= Task statement =
Write each entry again exactly as shown, but without the images it holds.

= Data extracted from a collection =
╭──

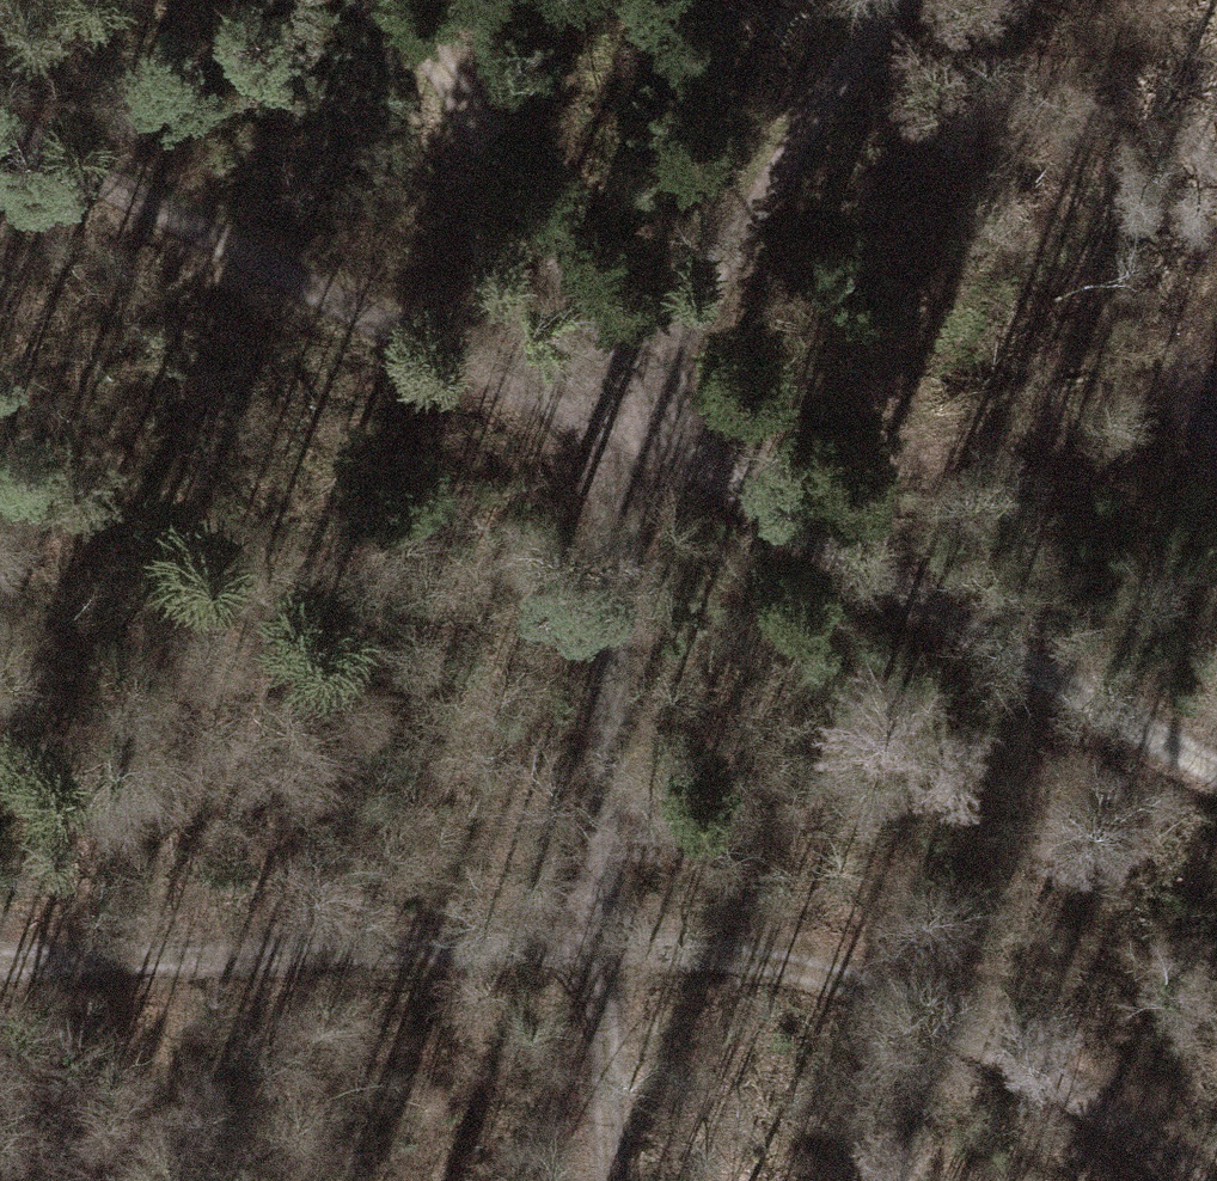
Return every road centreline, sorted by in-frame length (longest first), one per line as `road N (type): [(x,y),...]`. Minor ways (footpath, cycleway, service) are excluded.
road 1 (track): [(644,443),(209,220),(0,126)]
road 2 (track): [(1216,762),(644,443)]
road 3 (track): [(599,940),(761,957),(920,999),(1156,1151),(1189,1180)]
road 4 (track): [(0,954),(302,958),(599,940)]
road 5 (track): [(644,443),(674,325),(892,0)]
road 6 (track): [(644,443),(525,199),(388,0)]
road 7 (track): [(599,940),(610,689),(644,443)]
road 8 (track): [(599,940),(607,1180)]

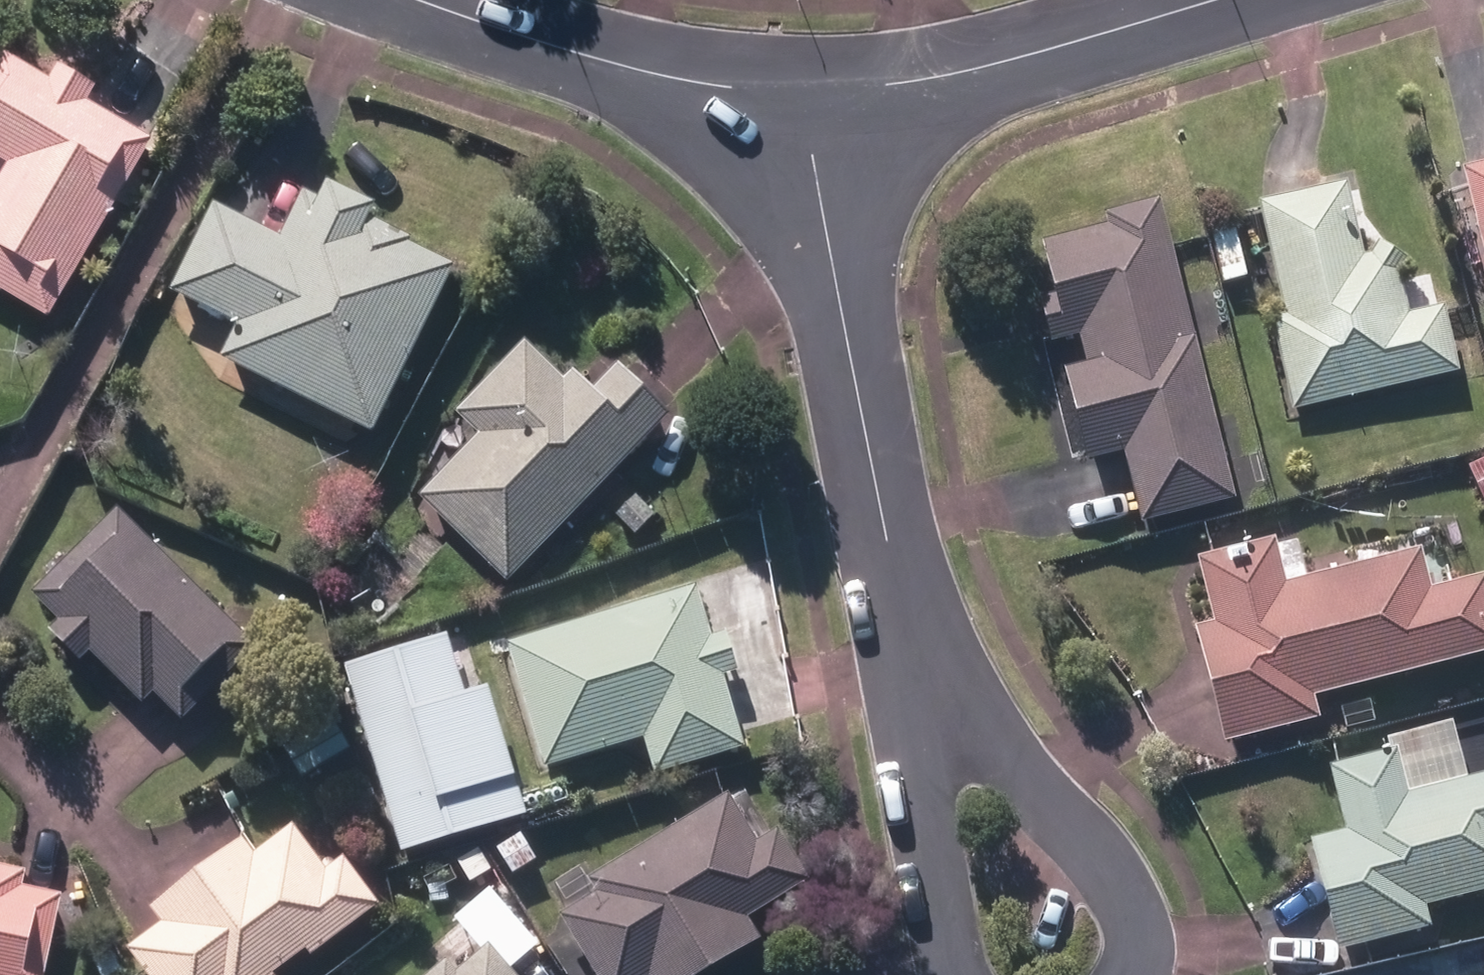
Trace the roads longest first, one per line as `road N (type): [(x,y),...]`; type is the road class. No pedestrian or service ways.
road 1 (residential): [(909,647),(801,101)]
road 2 (residential): [(1194,0),(992,66),(801,101)]
road 3 (residential): [(801,101),(523,35),(426,0)]
road 4 (residential): [(909,647),(1100,869),(1133,954)]
road 5 (residential): [(957,974),(923,881),(909,647)]

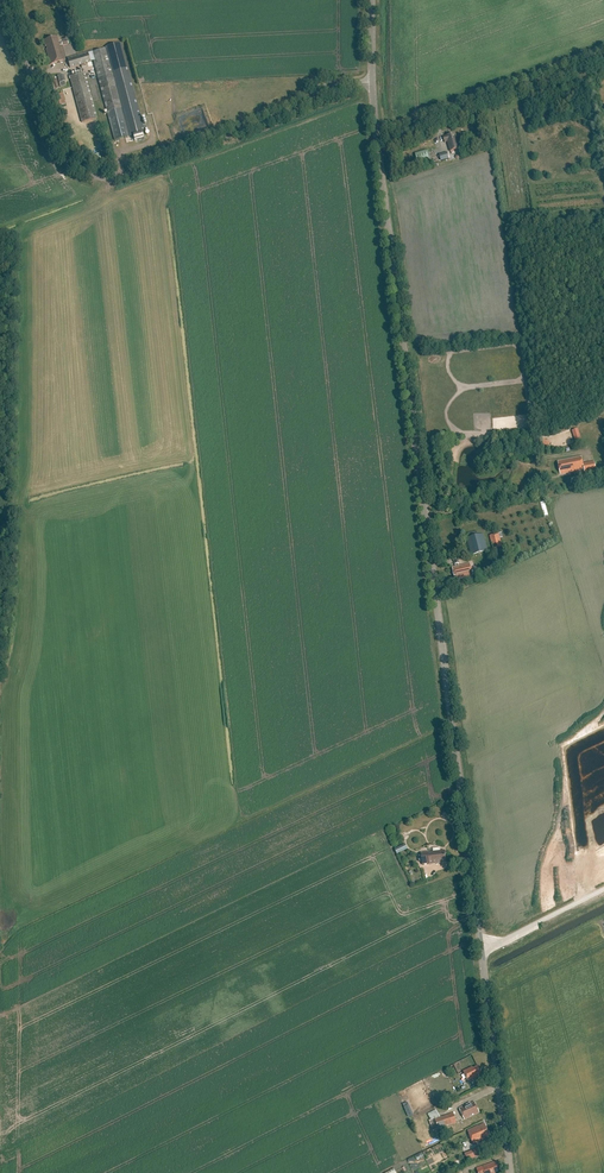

╰──

= Response box =
Return every road centreline, sorted by in-frame length (longest first), one per line as `road N (type): [(x,y),...]`. Minor ways (footpath, cycleway, service) are excluded.
road 1 (track): [(644,443),(209,220),(0,126)]
road 2 (track): [(1216,762),(644,443)]
road 3 (track): [(599,940),(761,957),(920,999),(1156,1151),(1189,1180)]
road 4 (track): [(0,954),(302,958),(599,940)]
road 5 (track): [(644,443),(674,325),(892,0)]
road 6 (track): [(644,443),(525,199),(388,0)]
road 7 (track): [(599,940),(610,689),(644,443)]
road 8 (track): [(599,940),(607,1180)]

Trace the roads longest first, one per line as `road N (type): [(x,y),...]`; type is the road class. No pedestrian or service ways.
road 1 (residential): [(909,647),(801,101)]
road 2 (residential): [(1194,0),(992,66),(801,101)]
road 3 (residential): [(801,101),(523,35),(426,0)]
road 4 (residential): [(909,647),(1100,869),(1133,954)]
road 5 (residential): [(957,974),(923,881),(909,647)]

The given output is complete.